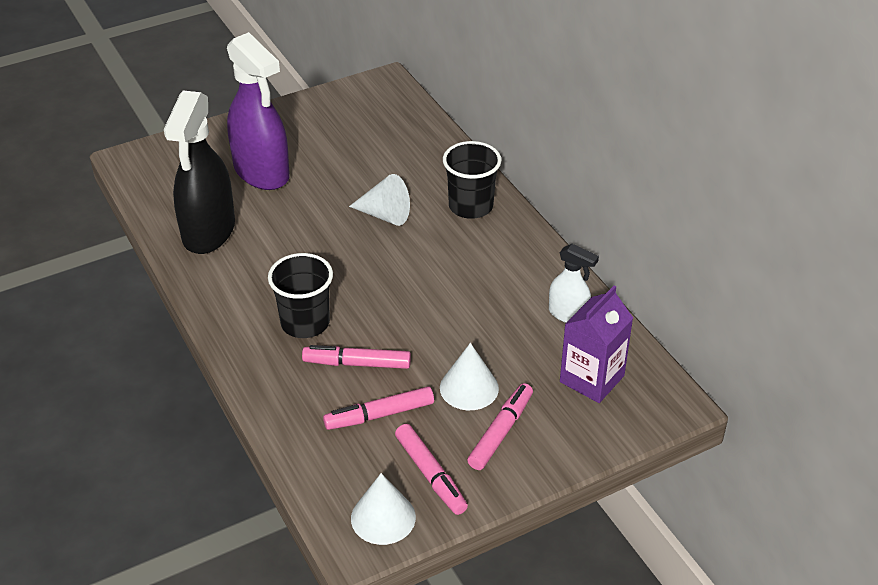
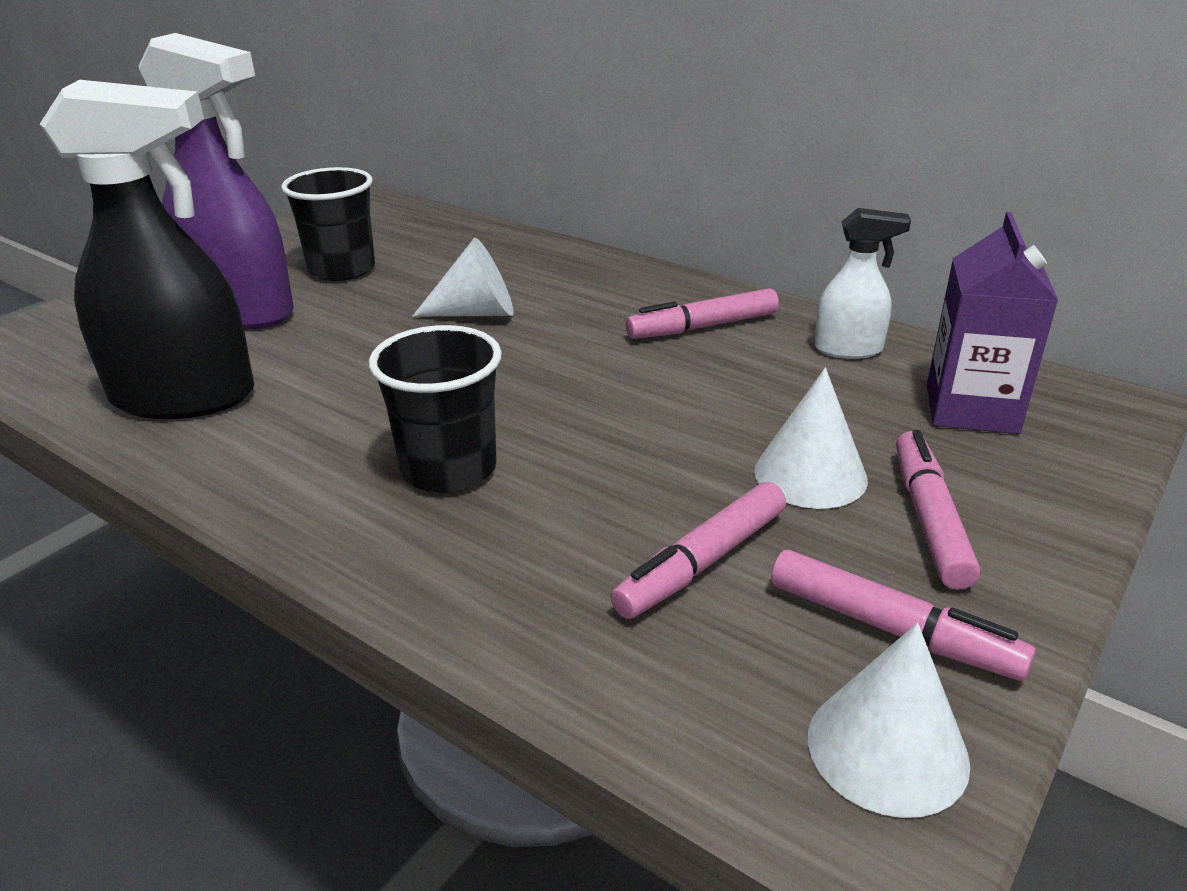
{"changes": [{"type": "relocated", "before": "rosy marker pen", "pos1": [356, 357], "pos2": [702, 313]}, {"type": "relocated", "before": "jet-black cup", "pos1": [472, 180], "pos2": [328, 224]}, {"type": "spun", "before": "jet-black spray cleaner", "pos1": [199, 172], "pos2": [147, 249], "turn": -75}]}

* * * * * * * * *

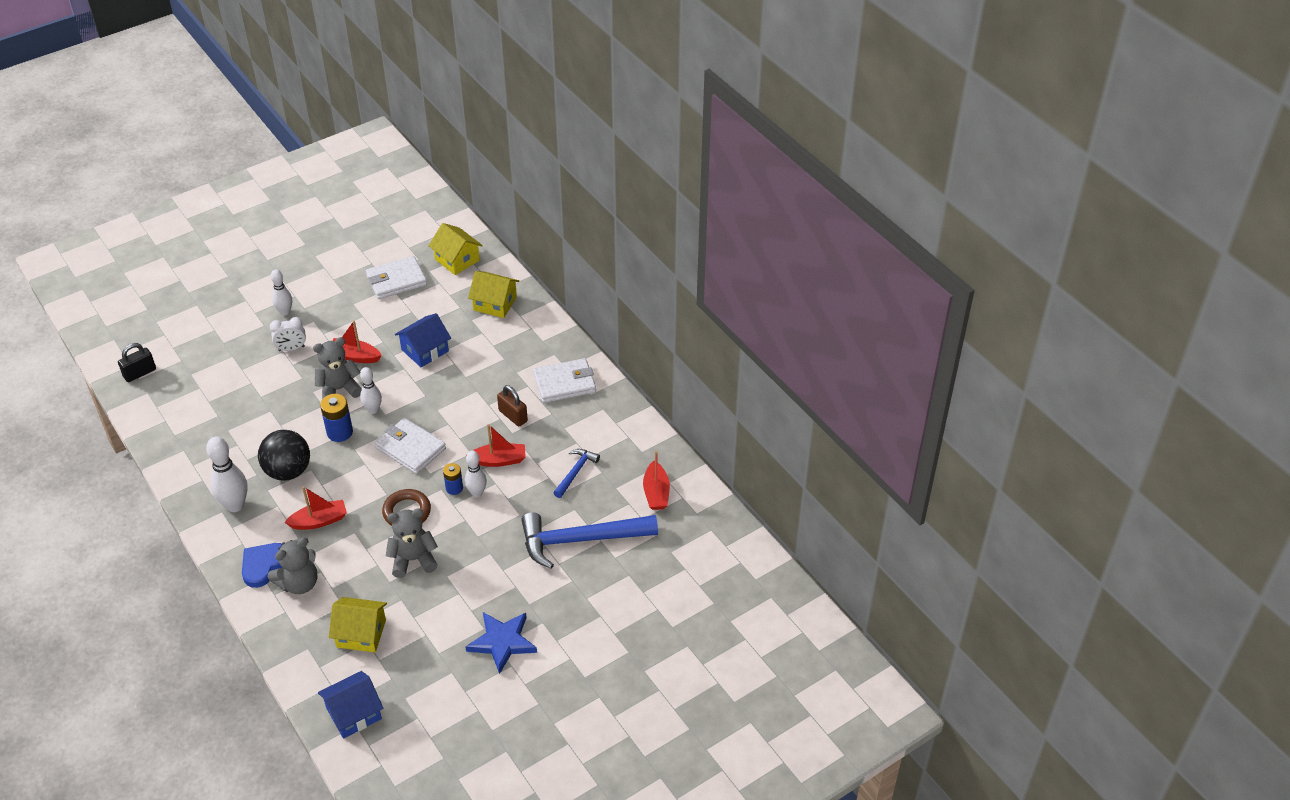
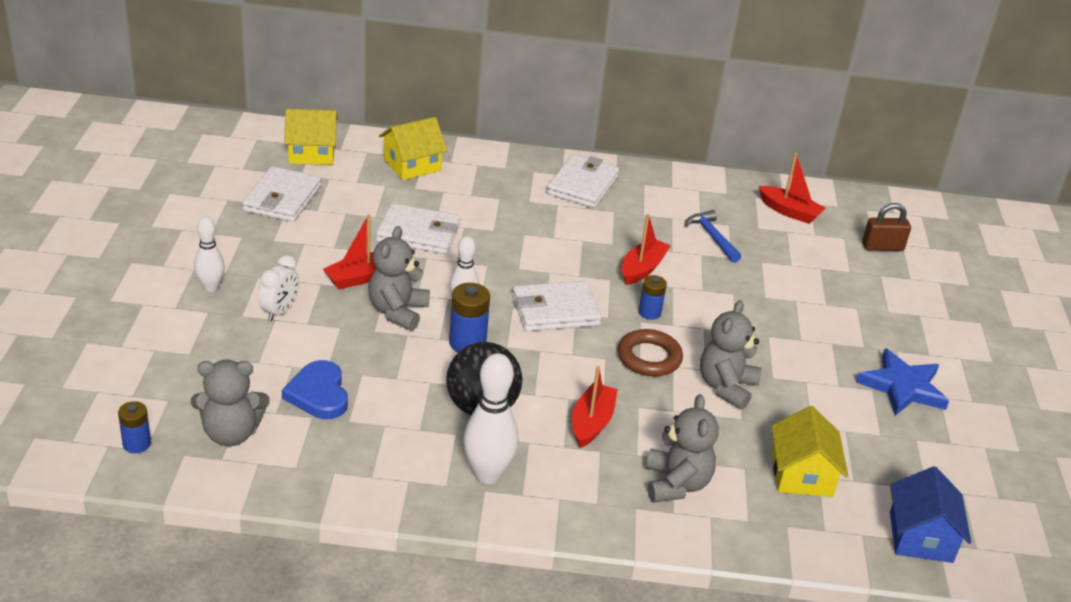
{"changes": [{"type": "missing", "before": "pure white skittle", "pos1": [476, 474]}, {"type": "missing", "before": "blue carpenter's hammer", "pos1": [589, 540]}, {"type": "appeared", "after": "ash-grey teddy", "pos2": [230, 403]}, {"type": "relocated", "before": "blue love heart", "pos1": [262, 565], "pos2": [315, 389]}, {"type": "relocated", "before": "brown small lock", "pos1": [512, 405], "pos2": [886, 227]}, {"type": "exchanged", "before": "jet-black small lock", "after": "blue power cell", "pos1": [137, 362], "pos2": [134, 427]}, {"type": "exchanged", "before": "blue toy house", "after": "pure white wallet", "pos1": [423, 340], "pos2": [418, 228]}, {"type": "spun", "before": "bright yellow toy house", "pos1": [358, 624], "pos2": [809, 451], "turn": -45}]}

* * * * * * * * *

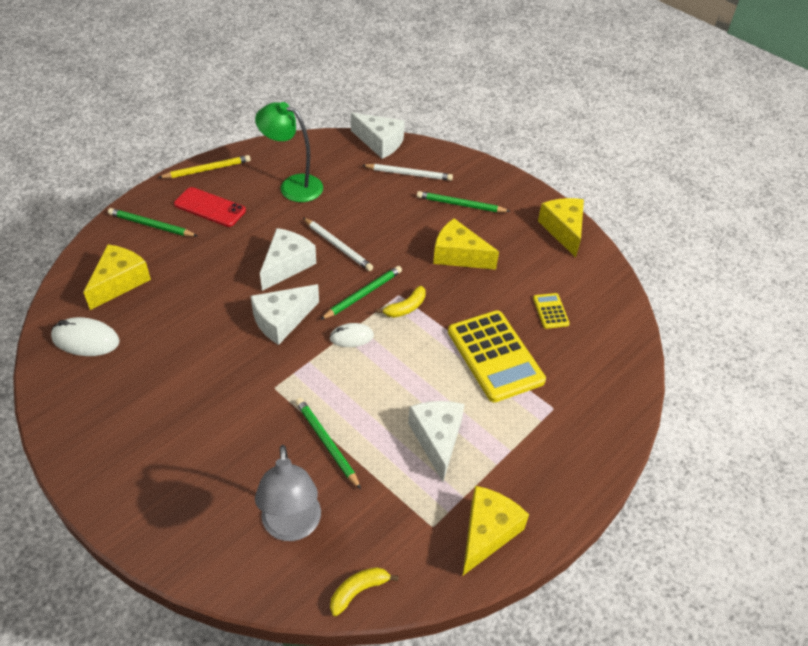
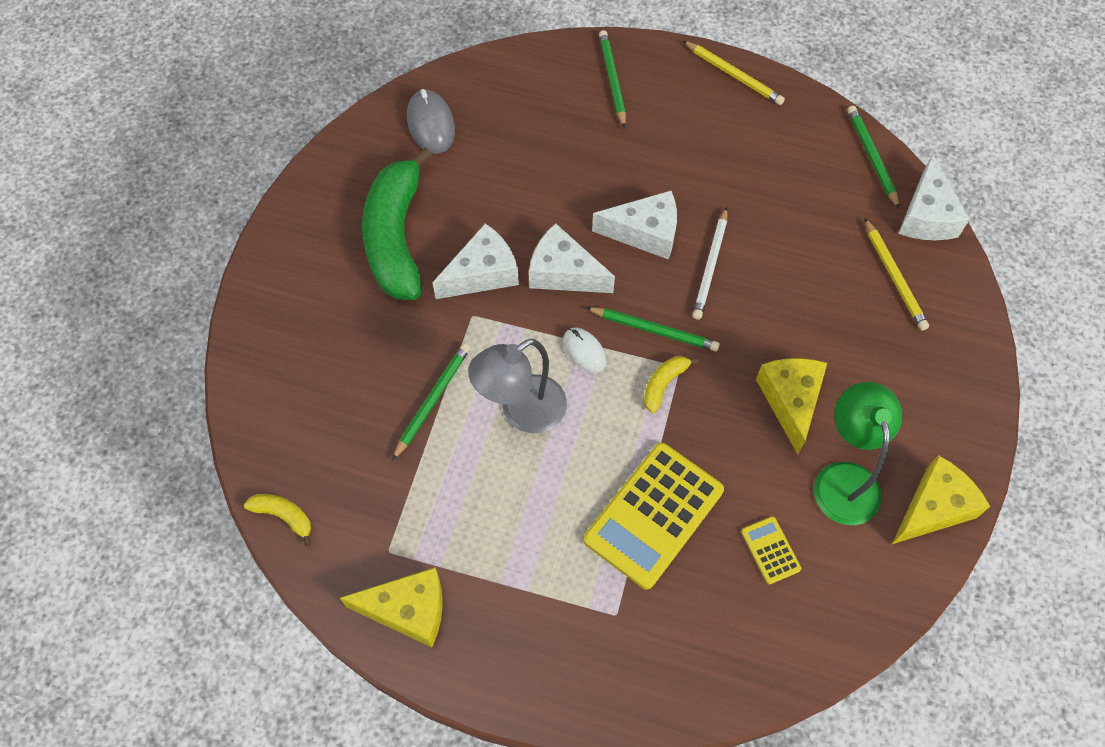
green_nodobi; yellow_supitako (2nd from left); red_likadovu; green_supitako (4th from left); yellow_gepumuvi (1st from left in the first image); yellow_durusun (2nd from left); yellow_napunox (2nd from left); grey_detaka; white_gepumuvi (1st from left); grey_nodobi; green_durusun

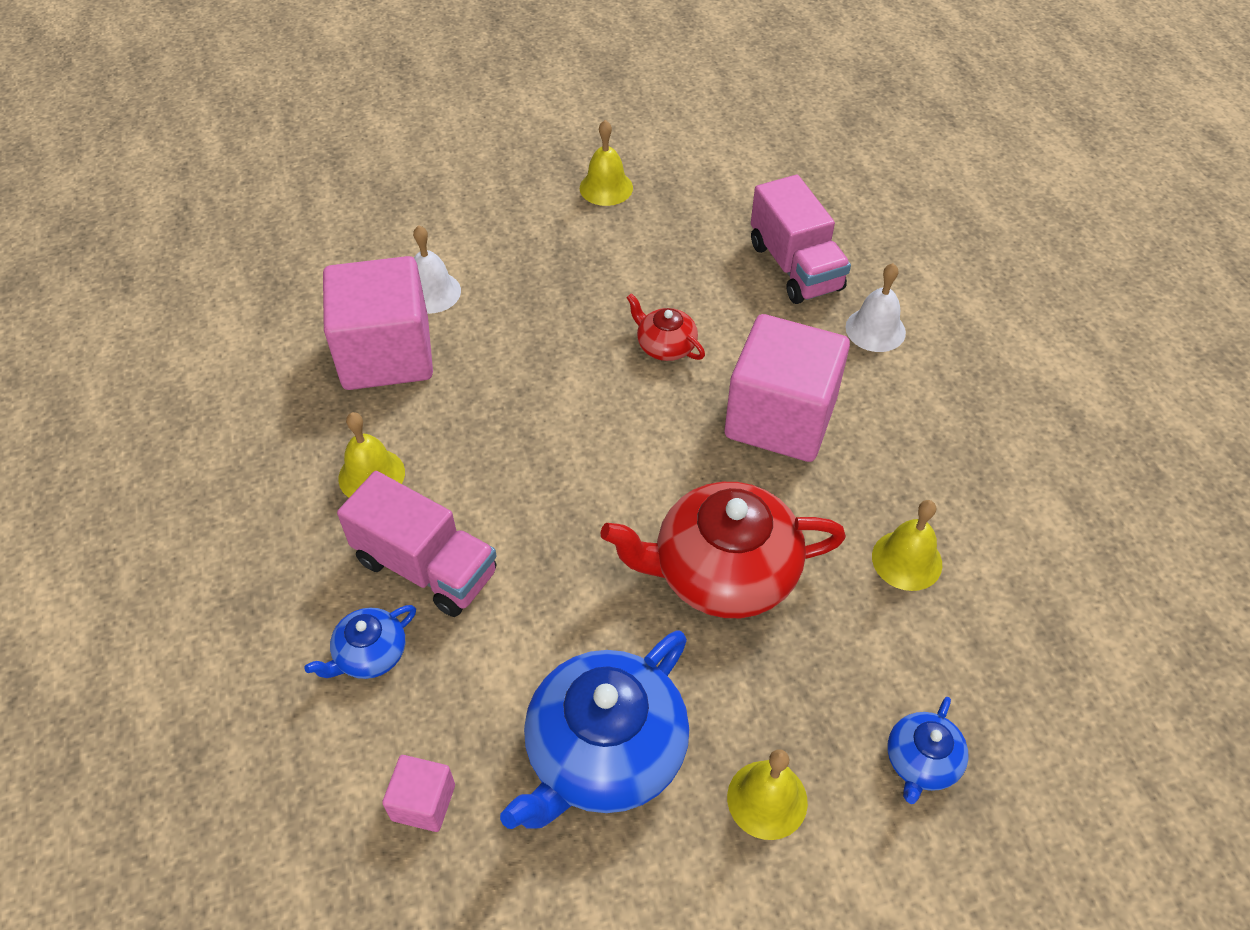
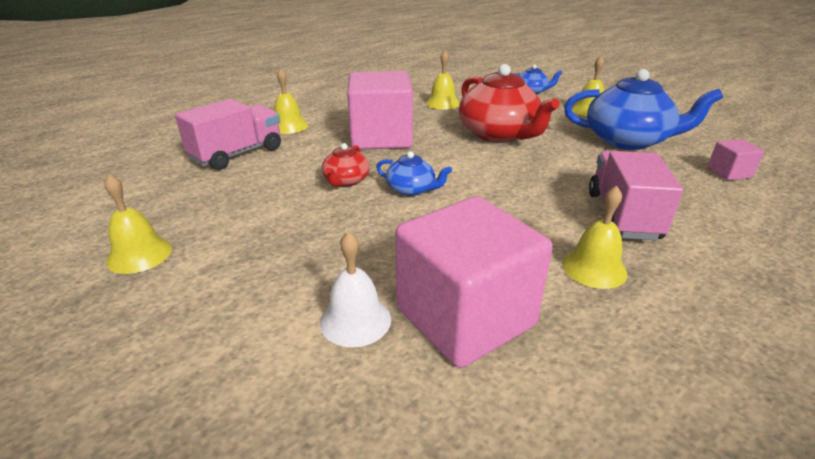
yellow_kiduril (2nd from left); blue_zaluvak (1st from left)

* * * * * * * * *

About this task >> Output exactly the stretch of the listing that begins at the line containing "green_nodobi; yellow_supitako (2nd" and ends at the line containing "yellow_kiduril (2nd from", both kept. Omit pictures and everything else.

Written answer >>
green_nodobi; yellow_supitako (2nd from left); red_likadovu; green_supitako (4th from left); yellow_gepumuvi (1st from left in the first image); yellow_durusun (2nd from left); yellow_napunox (2nd from left); grey_detaka; white_gepumuvi (1st from left); grey_nodobi; green_durusun

yellow_kiduril (2nd from left); blue_zaluvak (1st from left)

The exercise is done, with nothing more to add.